GIVEN RECORDS:
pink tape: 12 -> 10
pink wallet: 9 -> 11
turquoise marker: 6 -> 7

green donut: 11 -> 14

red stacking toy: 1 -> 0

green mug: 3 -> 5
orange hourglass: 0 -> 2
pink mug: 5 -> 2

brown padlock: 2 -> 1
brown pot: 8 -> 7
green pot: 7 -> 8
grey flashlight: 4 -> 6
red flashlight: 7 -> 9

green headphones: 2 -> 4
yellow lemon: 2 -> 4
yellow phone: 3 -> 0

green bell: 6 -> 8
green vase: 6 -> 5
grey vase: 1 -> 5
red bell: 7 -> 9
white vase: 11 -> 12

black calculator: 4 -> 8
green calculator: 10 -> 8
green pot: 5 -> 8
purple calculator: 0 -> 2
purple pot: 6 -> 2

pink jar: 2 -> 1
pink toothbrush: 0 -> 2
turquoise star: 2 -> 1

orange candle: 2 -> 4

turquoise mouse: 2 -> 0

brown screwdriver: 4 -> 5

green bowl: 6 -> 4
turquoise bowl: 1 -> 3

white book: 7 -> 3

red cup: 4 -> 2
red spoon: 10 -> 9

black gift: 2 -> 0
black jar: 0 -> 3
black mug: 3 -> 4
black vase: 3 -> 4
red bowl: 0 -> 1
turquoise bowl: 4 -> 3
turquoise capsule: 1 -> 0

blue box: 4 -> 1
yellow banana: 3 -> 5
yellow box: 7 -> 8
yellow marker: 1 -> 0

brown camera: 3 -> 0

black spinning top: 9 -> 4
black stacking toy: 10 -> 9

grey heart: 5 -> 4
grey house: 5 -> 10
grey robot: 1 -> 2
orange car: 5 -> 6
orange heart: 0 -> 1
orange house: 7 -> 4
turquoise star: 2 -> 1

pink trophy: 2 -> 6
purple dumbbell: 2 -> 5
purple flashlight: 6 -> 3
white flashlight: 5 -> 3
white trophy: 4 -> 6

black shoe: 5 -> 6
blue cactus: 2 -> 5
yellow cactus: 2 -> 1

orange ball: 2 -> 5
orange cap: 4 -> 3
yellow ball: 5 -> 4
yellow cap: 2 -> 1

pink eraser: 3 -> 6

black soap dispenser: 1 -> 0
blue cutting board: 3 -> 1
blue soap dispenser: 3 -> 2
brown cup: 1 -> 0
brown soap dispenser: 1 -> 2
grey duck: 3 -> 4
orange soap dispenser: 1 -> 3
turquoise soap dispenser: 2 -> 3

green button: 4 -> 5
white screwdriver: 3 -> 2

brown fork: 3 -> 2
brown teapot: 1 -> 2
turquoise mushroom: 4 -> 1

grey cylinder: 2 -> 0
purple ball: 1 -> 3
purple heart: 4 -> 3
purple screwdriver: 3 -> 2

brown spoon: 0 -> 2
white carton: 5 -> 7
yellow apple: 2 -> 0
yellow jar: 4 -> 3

WHAT THE TASK ASKS:
Restate the material exactly as given.

RESULT OF THE EXERCISE:
pink tape: 12 -> 10
pink wallet: 9 -> 11
turquoise marker: 6 -> 7

green donut: 11 -> 14

red stacking toy: 1 -> 0

green mug: 3 -> 5
orange hourglass: 0 -> 2
pink mug: 5 -> 2

brown padlock: 2 -> 1
brown pot: 8 -> 7
green pot: 7 -> 8
grey flashlight: 4 -> 6
red flashlight: 7 -> 9

green headphones: 2 -> 4
yellow lemon: 2 -> 4
yellow phone: 3 -> 0

green bell: 6 -> 8
green vase: 6 -> 5
grey vase: 1 -> 5
red bell: 7 -> 9
white vase: 11 -> 12

black calculator: 4 -> 8
green calculator: 10 -> 8
green pot: 5 -> 8
purple calculator: 0 -> 2
purple pot: 6 -> 2

pink jar: 2 -> 1
pink toothbrush: 0 -> 2
turquoise star: 2 -> 1

orange candle: 2 -> 4

turquoise mouse: 2 -> 0

brown screwdriver: 4 -> 5

green bowl: 6 -> 4
turquoise bowl: 1 -> 3

white book: 7 -> 3

red cup: 4 -> 2
red spoon: 10 -> 9

black gift: 2 -> 0
black jar: 0 -> 3
black mug: 3 -> 4
black vase: 3 -> 4
red bowl: 0 -> 1
turquoise bowl: 4 -> 3
turquoise capsule: 1 -> 0

blue box: 4 -> 1
yellow banana: 3 -> 5
yellow box: 7 -> 8
yellow marker: 1 -> 0

brown camera: 3 -> 0

black spinning top: 9 -> 4
black stacking toy: 10 -> 9

grey heart: 5 -> 4
grey house: 5 -> 10
grey robot: 1 -> 2
orange car: 5 -> 6
orange heart: 0 -> 1
orange house: 7 -> 4
turquoise star: 2 -> 1

pink trophy: 2 -> 6
purple dumbbell: 2 -> 5
purple flashlight: 6 -> 3
white flashlight: 5 -> 3
white trophy: 4 -> 6

black shoe: 5 -> 6
blue cactus: 2 -> 5
yellow cactus: 2 -> 1

orange ball: 2 -> 5
orange cap: 4 -> 3
yellow ball: 5 -> 4
yellow cap: 2 -> 1

pink eraser: 3 -> 6

black soap dispenser: 1 -> 0
blue cutting board: 3 -> 1
blue soap dispenser: 3 -> 2
brown cup: 1 -> 0
brown soap dispenser: 1 -> 2
grey duck: 3 -> 4
orange soap dispenser: 1 -> 3
turquoise soap dispenser: 2 -> 3

green button: 4 -> 5
white screwdriver: 3 -> 2

brown fork: 3 -> 2
brown teapot: 1 -> 2
turquoise mushroom: 4 -> 1

grey cylinder: 2 -> 0
purple ball: 1 -> 3
purple heart: 4 -> 3
purple screwdriver: 3 -> 2

brown spoon: 0 -> 2
white carton: 5 -> 7
yellow apple: 2 -> 0
yellow jar: 4 -> 3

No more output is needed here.